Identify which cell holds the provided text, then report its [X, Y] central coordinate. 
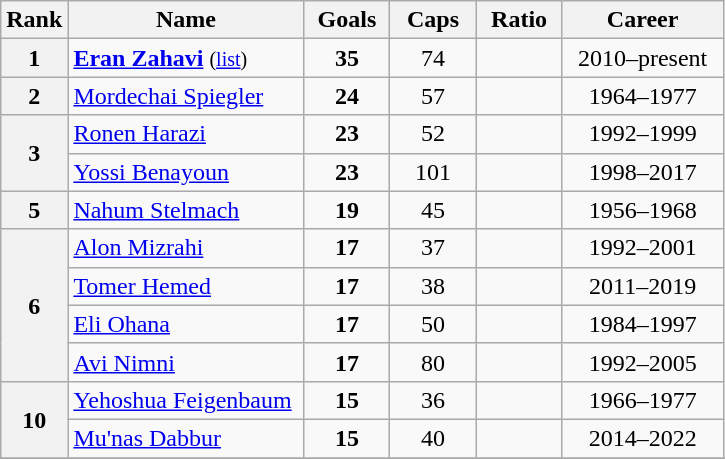
Ratio [519, 20]
80 [433, 362]
38 [433, 286]
2014–2022 [642, 438]
5 [34, 210]
2 [34, 96]
Rank [34, 20]
Eli Ohana [186, 324]
57 [433, 96]
Goals [347, 20]
Avi Nimni [186, 362]
50 [433, 324]
Yossi Benayoun [186, 172]
Name [186, 20]
52 [433, 134]
1992–2005 [642, 362]
19 [347, 210]
Alon Mizrahi [186, 248]
1992–2001 [642, 248]
Caps [433, 20]
1984–1997 [642, 324]
Career [642, 20]
10 [34, 419]
36 [433, 400]
Eran Zahavi (list) [186, 58]
1 [34, 58]
Ronen Harazi [186, 134]
Tomer Hemed [186, 286]
1966–1977 [642, 400]
1964–1977 [642, 96]
24 [347, 96]
Yehoshua Feigenbaum [186, 400]
6 [34, 305]
3 [34, 153]
1998–2017 [642, 172]
Mordechai Spiegler [186, 96]
1956–1968 [642, 210]
40 [433, 438]
101 [433, 172]
37 [433, 248]
35 [347, 58]
2011–2019 [642, 286]
1992–1999 [642, 134]
Mu'nas Dabbur [186, 438]
74 [433, 58]
Nahum Stelmach [186, 210]
45 [433, 210]
2010–present [642, 58]
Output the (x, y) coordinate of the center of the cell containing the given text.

-=-=-

■ **Your task**
Copy the lines in the records word for word, starting at the line that contains "Ratio [519, 20]" and ending at the line that contains "2010–present [642, 58]", both included.

■ **Result of this task**
Ratio [519, 20]
80 [433, 362]
38 [433, 286]
2014–2022 [642, 438]
5 [34, 210]
2 [34, 96]
Rank [34, 20]
Eli Ohana [186, 324]
57 [433, 96]
Goals [347, 20]
Avi Nimni [186, 362]
50 [433, 324]
Yossi Benayoun [186, 172]
Name [186, 20]
52 [433, 134]
1992–2005 [642, 362]
19 [347, 210]
Alon Mizrahi [186, 248]
1992–2001 [642, 248]
Caps [433, 20]
1984–1997 [642, 324]
Career [642, 20]
10 [34, 419]
36 [433, 400]
Eran Zahavi (list) [186, 58]
1 [34, 58]
Ronen Harazi [186, 134]
Tomer Hemed [186, 286]
1966–1977 [642, 400]
1964–1977 [642, 96]
24 [347, 96]
Yehoshua Feigenbaum [186, 400]
6 [34, 305]
3 [34, 153]
1998–2017 [642, 172]
Mordechai Spiegler [186, 96]
1956–1968 [642, 210]
40 [433, 438]
101 [433, 172]
37 [433, 248]
35 [347, 58]
2011–2019 [642, 286]
1992–1999 [642, 134]
Mu'nas Dabbur [186, 438]
74 [433, 58]
Nahum Stelmach [186, 210]
45 [433, 210]
2010–present [642, 58]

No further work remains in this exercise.